Without the images, write out the whole listing exactly.
---------- DATA
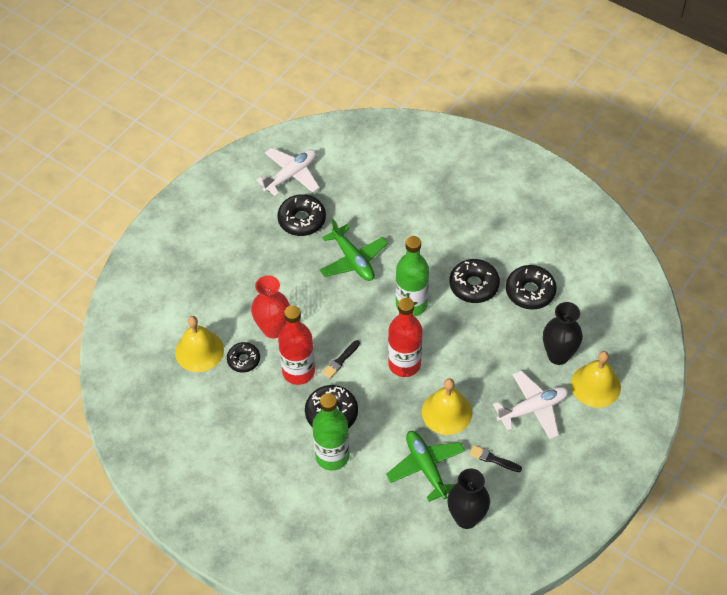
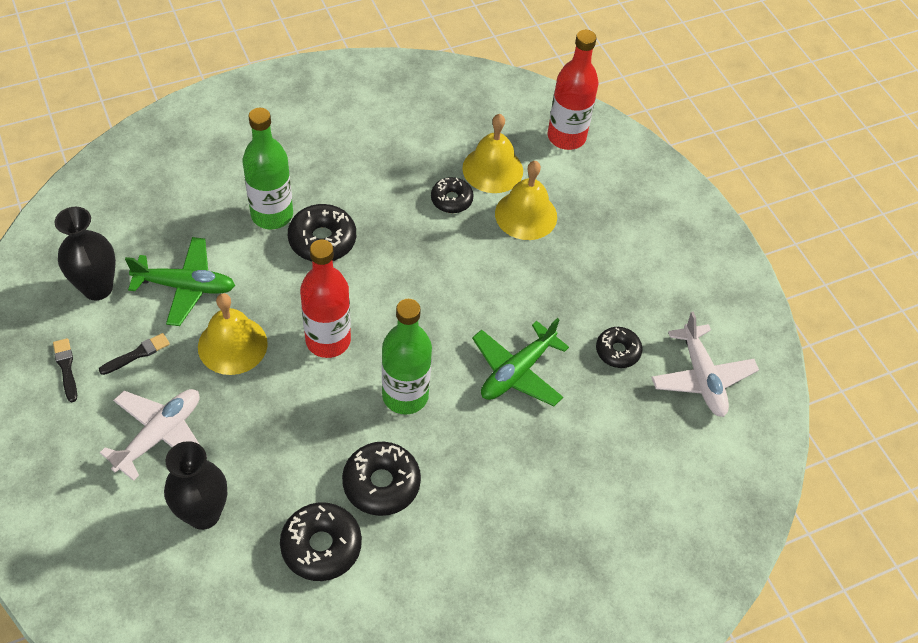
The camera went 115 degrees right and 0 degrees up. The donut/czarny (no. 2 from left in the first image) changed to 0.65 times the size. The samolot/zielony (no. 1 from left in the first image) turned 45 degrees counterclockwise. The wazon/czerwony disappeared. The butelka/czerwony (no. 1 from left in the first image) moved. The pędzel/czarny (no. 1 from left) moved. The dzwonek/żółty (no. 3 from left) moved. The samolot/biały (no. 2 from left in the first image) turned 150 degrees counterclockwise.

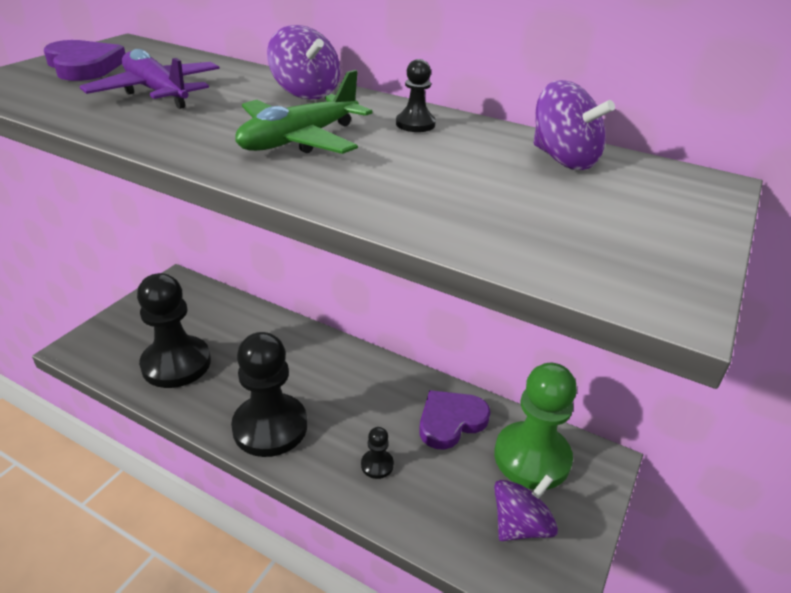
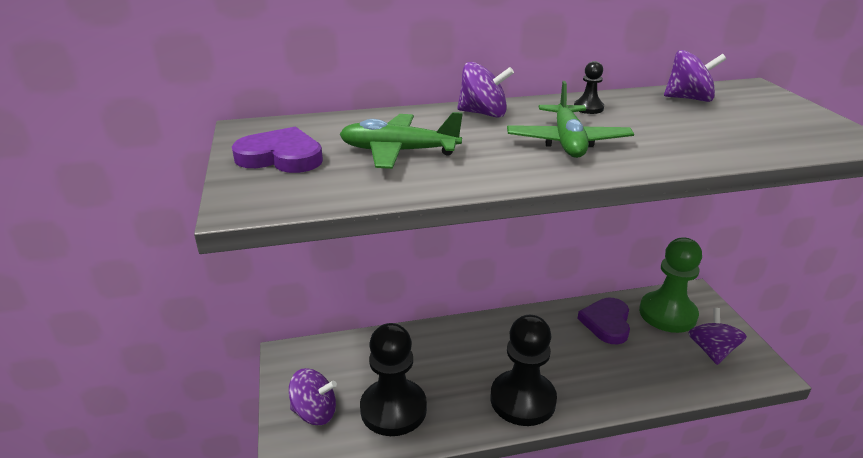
The camera went 40 degrees left and 5 degrees down. The samolot/fioletowy became the samolot/zielony (no. 1 from left). The pionek/czarny (no. 3 from left) disappeared. The bączek/fioletowy (no. 1 from left) appeared.

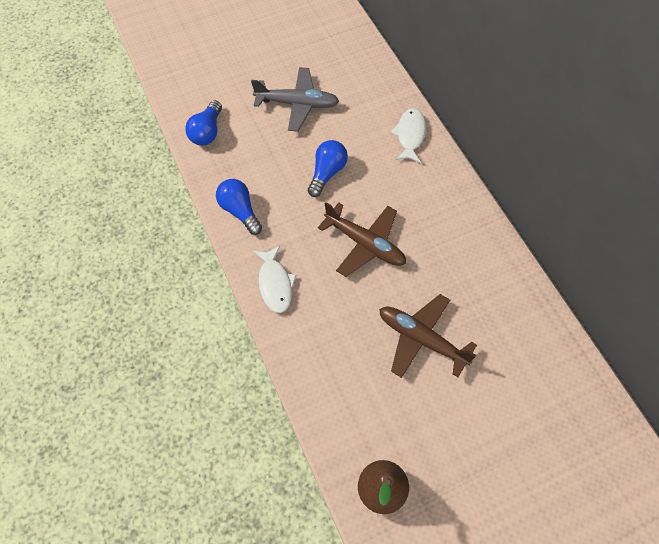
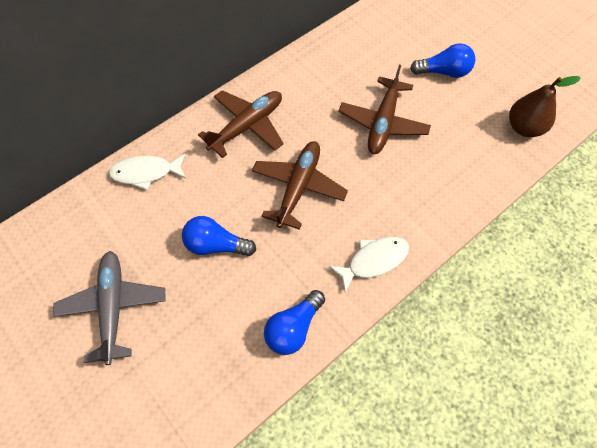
The camera went 105 degrees left and 0 degrees up. The żarówka/niebieski (no. 1 from left in the first image) moved. The samolot/brązowy (no. 1 from left) appeared.

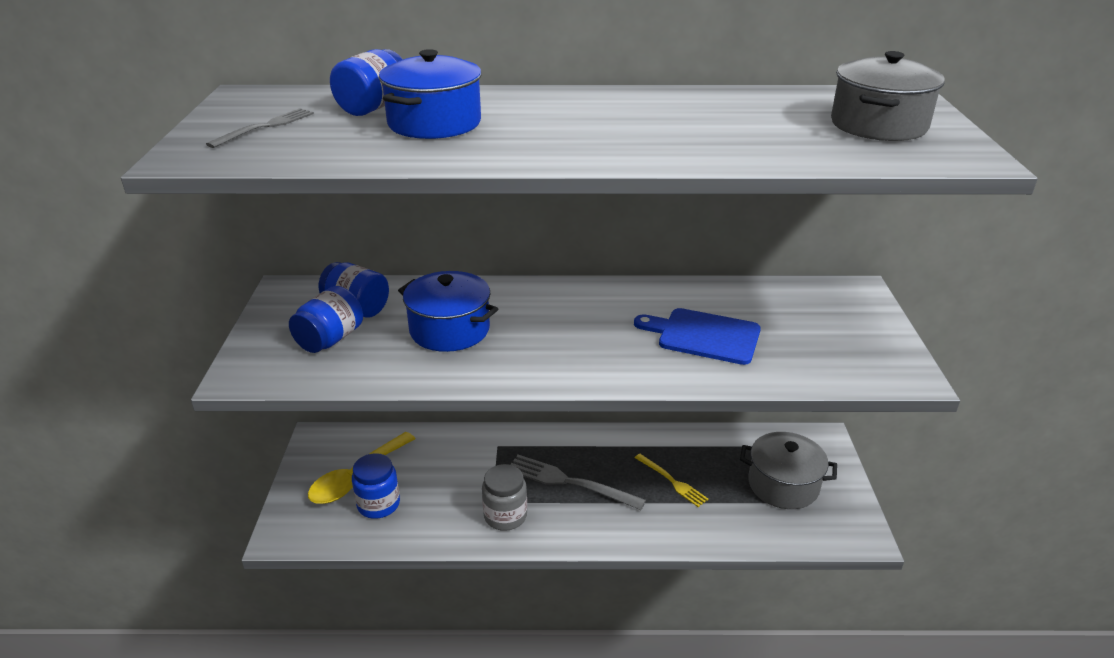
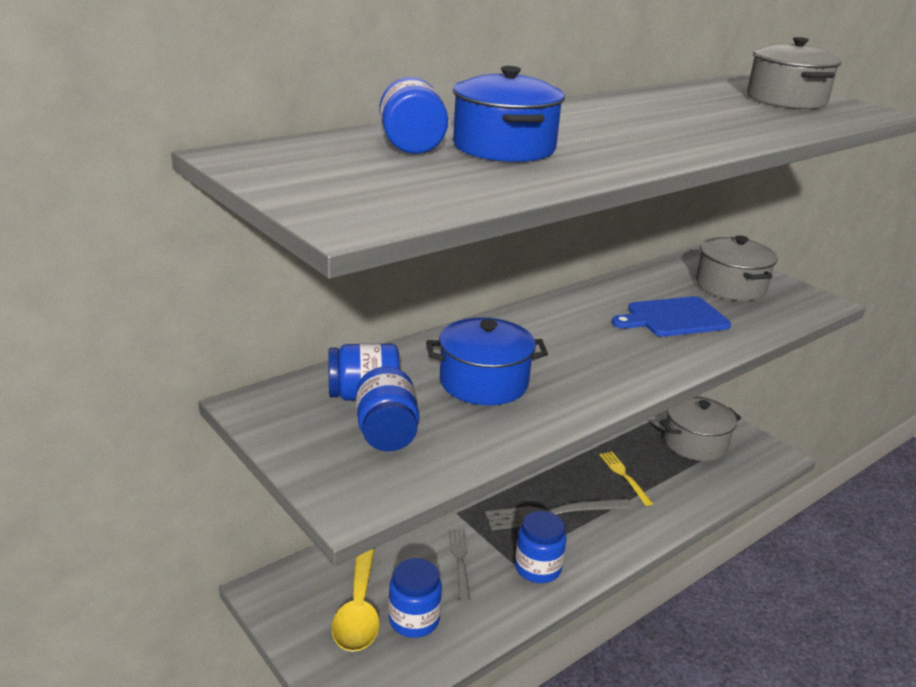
The camera went 40 degrees left and 5 degrees down. The widelec/szary (no. 1 from left) moved. The widelec/żółty turned 120 degrees counterclockwise. The słoik/szary became the słoik/niebieski (no. 5 from left). The garnek/szary (no. 2 from left) appeared.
--------------------
### SOLUTION BELOW
The camera went 115 degrees right and 0 degrees up. The donut/czarny (no. 2 from left in the first image) changed to 0.65 times the size. The samolot/zielony (no. 1 from left in the first image) turned 45 degrees counterclockwise. The wazon/czerwony disappeared. The butelka/czerwony (no. 1 from left in the first image) moved. The pędzel/czarny (no. 1 from left) moved. The dzwonek/żółty (no. 3 from left) moved. The samolot/biały (no. 2 from left in the first image) turned 150 degrees counterclockwise.

The camera went 40 degrees left and 5 degrees down. The samolot/fioletowy became the samolot/zielony (no. 1 from left). The pionek/czarny (no. 3 from left) disappeared. The bączek/fioletowy (no. 1 from left) appeared.

The camera went 105 degrees left and 0 degrees up. The żarówka/niebieski (no. 1 from left in the first image) moved. The samolot/brązowy (no. 1 from left) appeared.

The camera went 40 degrees left and 5 degrees down. The widelec/szary (no. 1 from left) moved. The widelec/żółty turned 120 degrees counterclockwise. The słoik/szary became the słoik/niebieski (no. 5 from left). The garnek/szary (no. 2 from left) appeared.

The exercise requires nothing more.